> [WORK TASK]: What you should give back is a precise copy of the lines below from the one containing "369 144 x1.69" through the one containing "BALL 179 358", with no pictures.

(Scene edit records)
▼

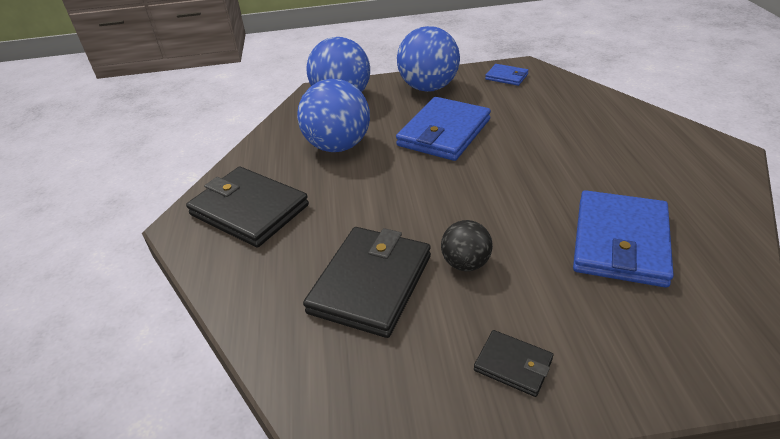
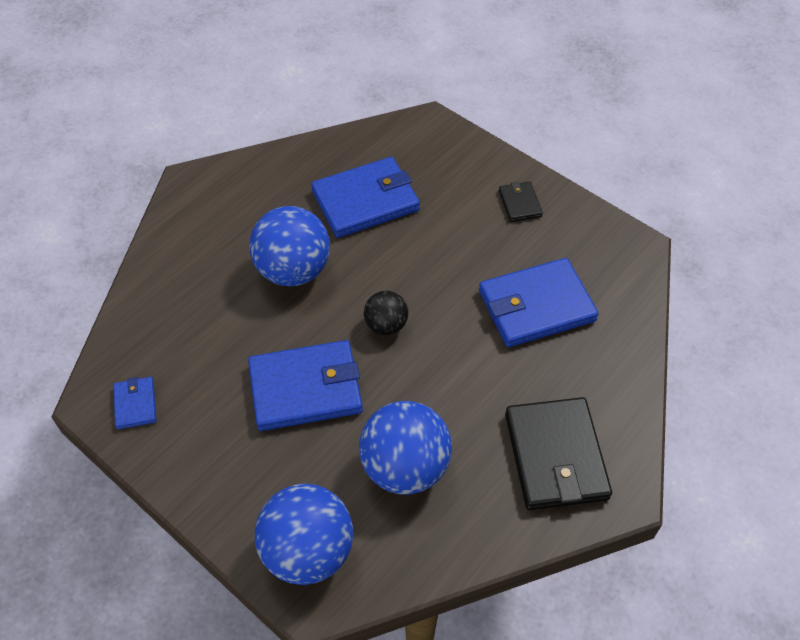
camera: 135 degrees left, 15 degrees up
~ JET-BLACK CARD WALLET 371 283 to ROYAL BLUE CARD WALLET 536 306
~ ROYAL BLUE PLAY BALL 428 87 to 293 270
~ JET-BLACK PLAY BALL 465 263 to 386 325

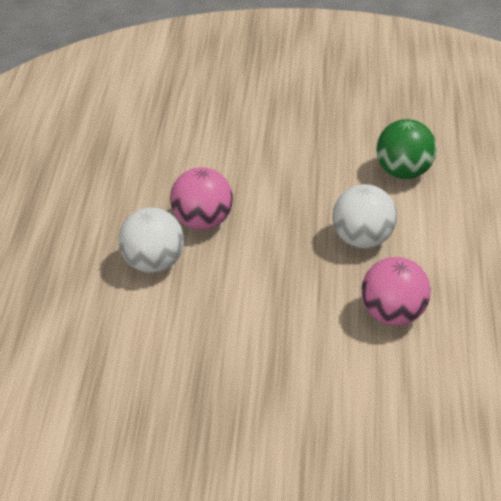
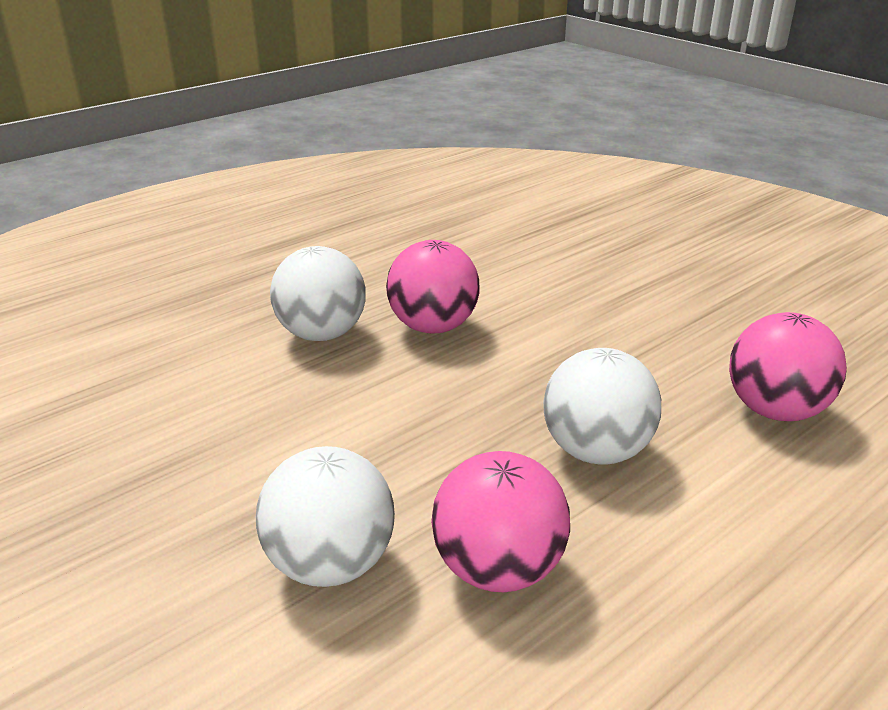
camera: 45 degrees right, 10 degrees down
~ LEAF-GREEN PLAY BALL 403 172 to ROSY PLAY BALL 775 410
+ WHITE PLAY BALL 330 564

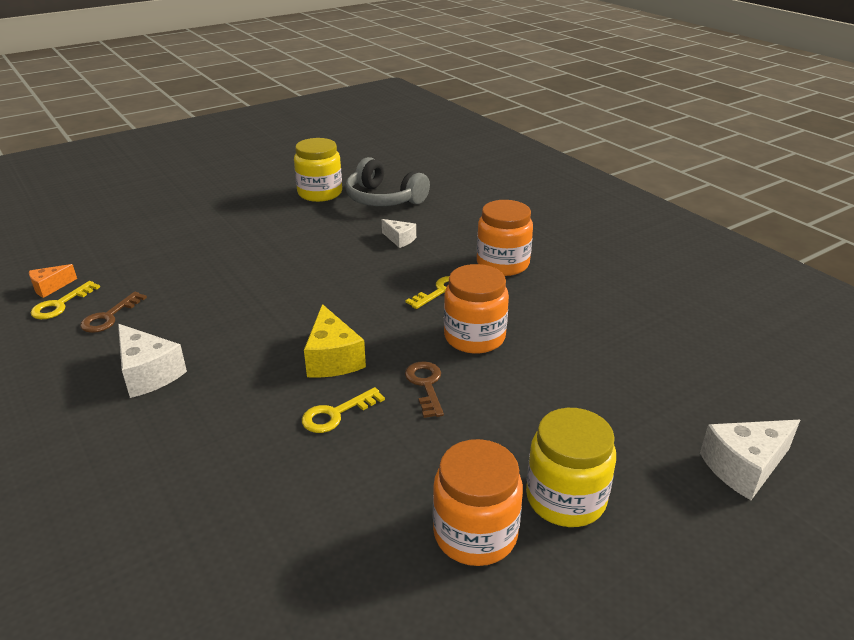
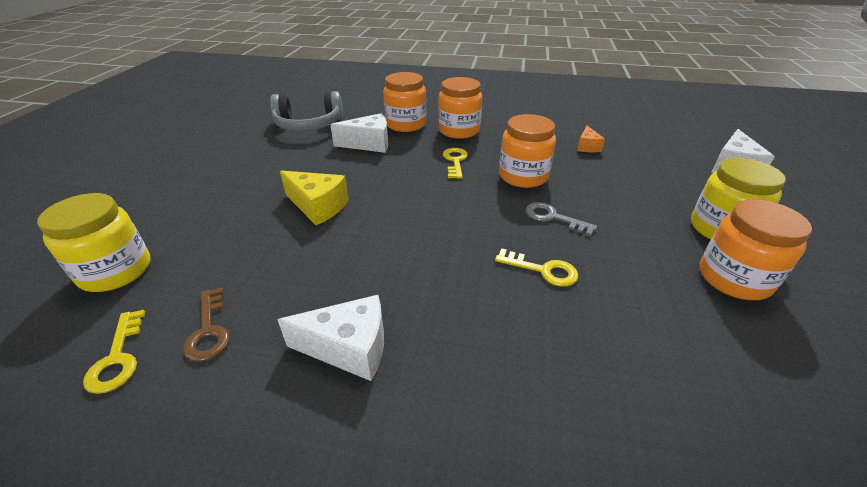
camera: 45 degrees left, 5 degrees up
~ BRIGHT ORANGE CHEESE 50 287 to 587 147
~ BRIGHT YELLOW JAM JAR 320 193 to 116 271
~ BRIGHT YELLOW LATCHKEY 336 414 = 543 270 75 degrees counterclockwise
~ BRIGHT YELLOW CHEESE 332 358 to 318 206
~ WHITE CHEESE 400 239 = 369 144 x1.69
~ RUSSET LATCHKEY 425 385 to GREY LATCHKEY 553 217
+ BRIGHT ORANGE JAM JAR 406 124

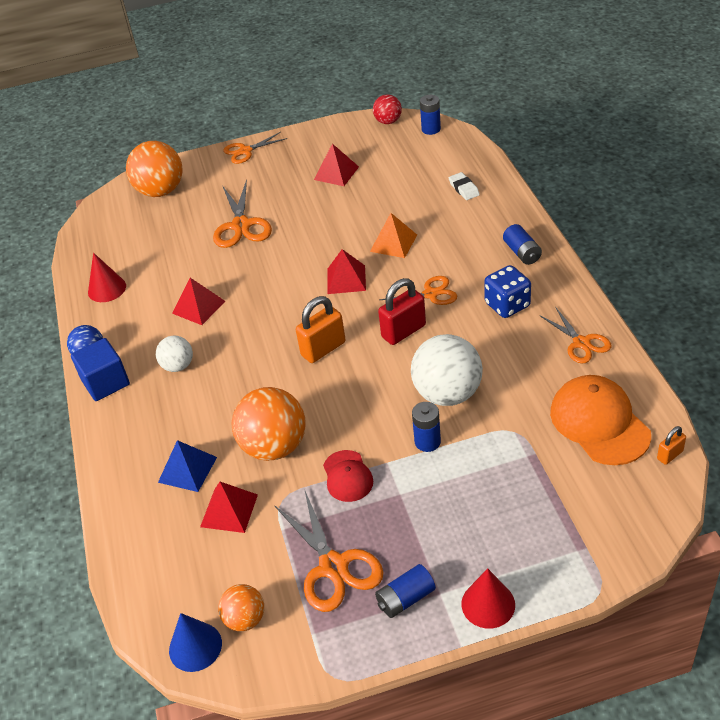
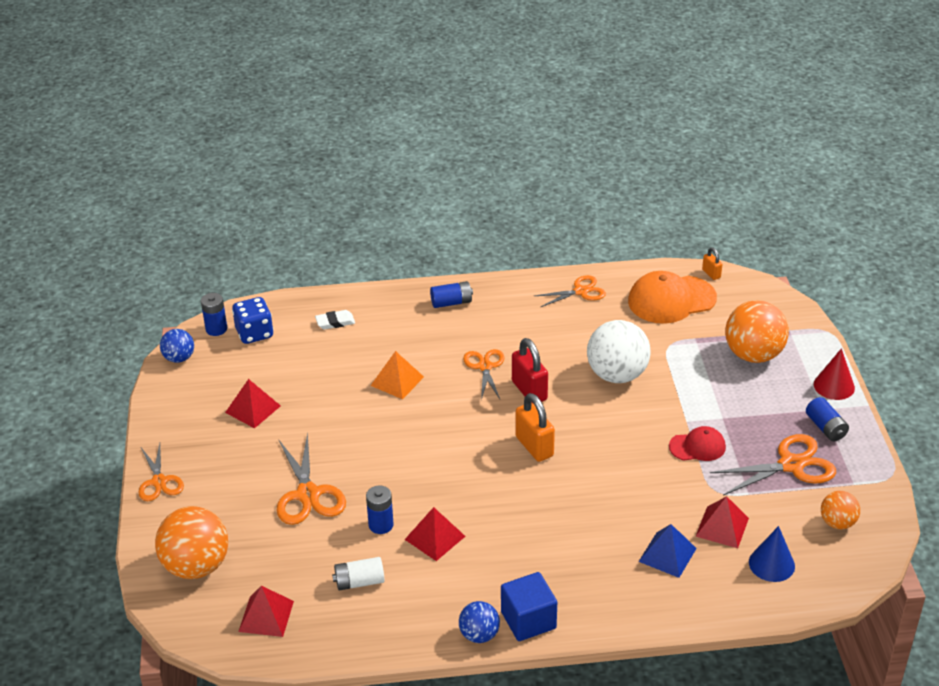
camera: 85 degrees left, 5 degrees down
- SCARLET CONE 107 289
- WHITE PLAY BALL 178 366
~ ROYAL BLUE CONE 195 646 to 771 564
~ BRIGHT ORANGE SCISSORS 241 225 = 307 494 75 degrees clockwise
~ BRIGHT ORANGE PLAY BALL 274 446 to 753 355
~ SCARLET SOLID PYRAMID 346 279 to 266 616
~ SCARLET PLAY BALL 388 121 to ROYAL BLUE PLAY BALL 179 358
~ ROYAL BLUE AA BATTERY 427 442 to 381 525
~ ROYAL BLUE DIE 507 305 to 254 333
+ WHITE AA BATTERY 359 582

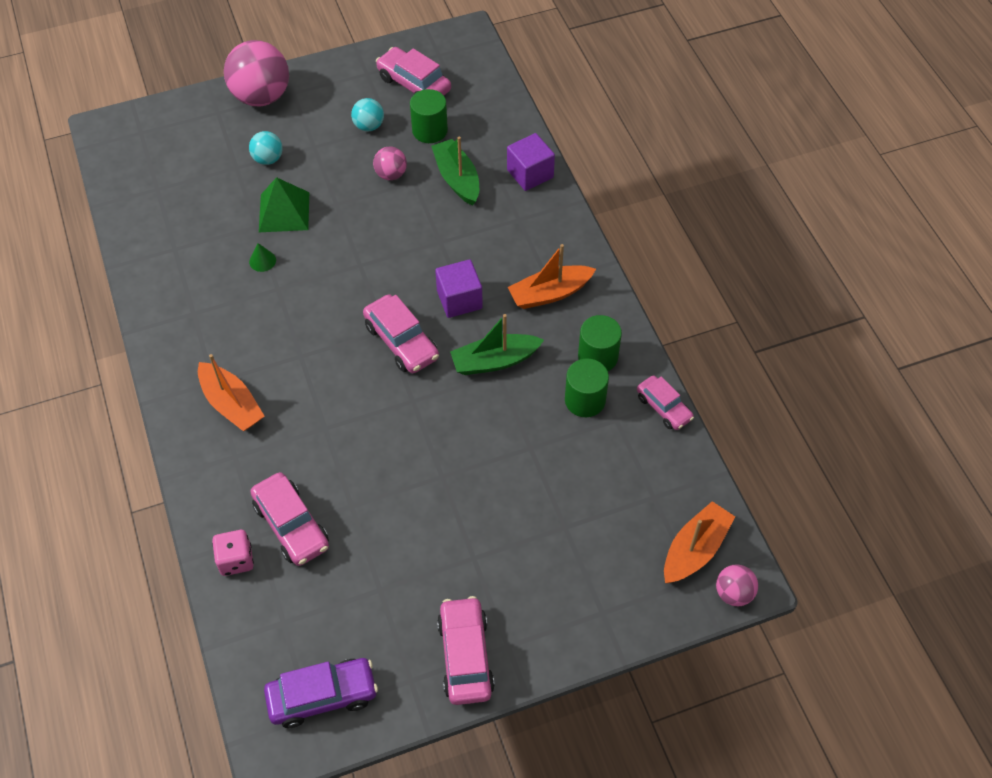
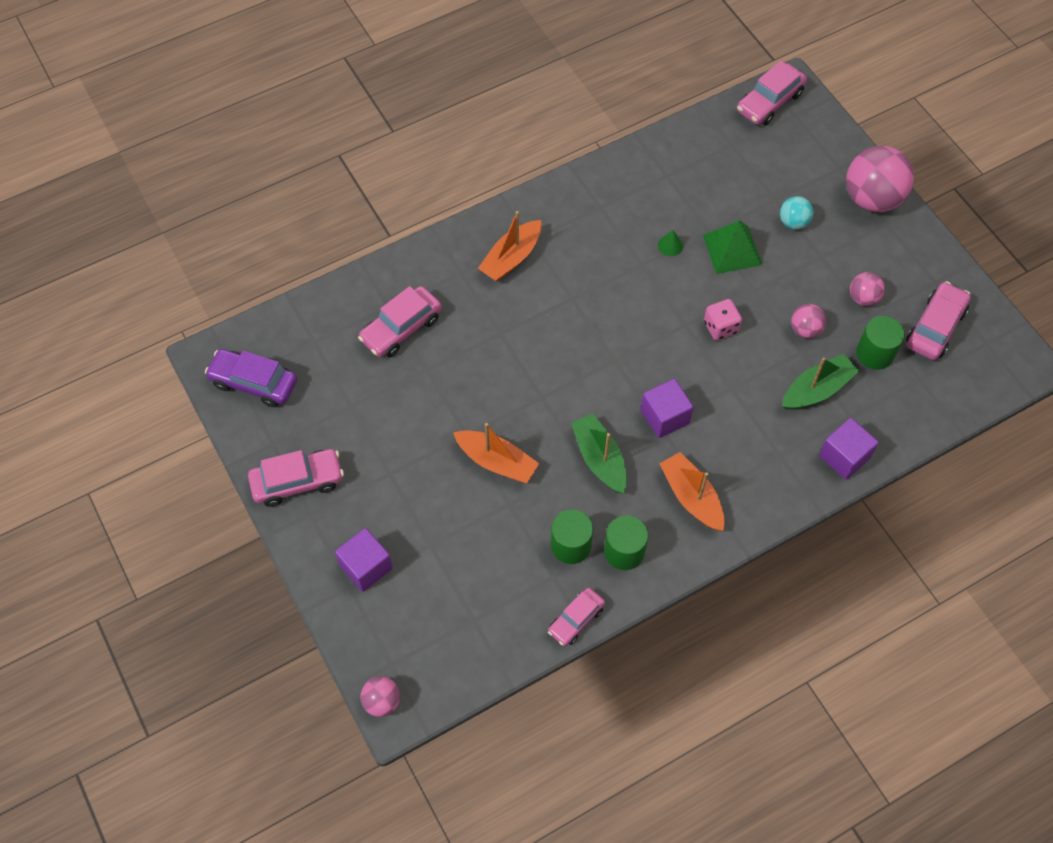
camera: 80 degrees right, 5 degrees up
~ ROSY DIE 236 560 to 720 327
~ VIOLET AUTOMOBILE 322 696 = 254 383 135 degrees clockwise
~ TEAL PLAY BALL 369 126 to ROSY PLAY BALL 863 298
~ ROSY AUTOMOBILE 401 341 to 769 102
~ BRIGHT ORANGE BOAT 695 549 to 497 461
+ VIOLET SOLID CUBE 366 567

▲

> [EXERCISE ANSWER]:
~ WHITE CHEESE 400 239 = 369 144 x1.69
~ RUSSET LATCHKEY 425 385 to GREY LATCHKEY 553 217
+ BRIGHT ORANGE JAM JAR 406 124

camera: 85 degrees left, 5 degrees down
- SCARLET CONE 107 289
- WHITE PLAY BALL 178 366
~ ROYAL BLUE CONE 195 646 to 771 564
~ BRIGHT ORANGE SCISSORS 241 225 = 307 494 75 degrees clockwise
~ BRIGHT ORANGE PLAY BALL 274 446 to 753 355
~ SCARLET SOLID PYRAMID 346 279 to 266 616
~ SCARLET PLAY BALL 388 121 to ROYAL BLUE PLAY BALL 179 358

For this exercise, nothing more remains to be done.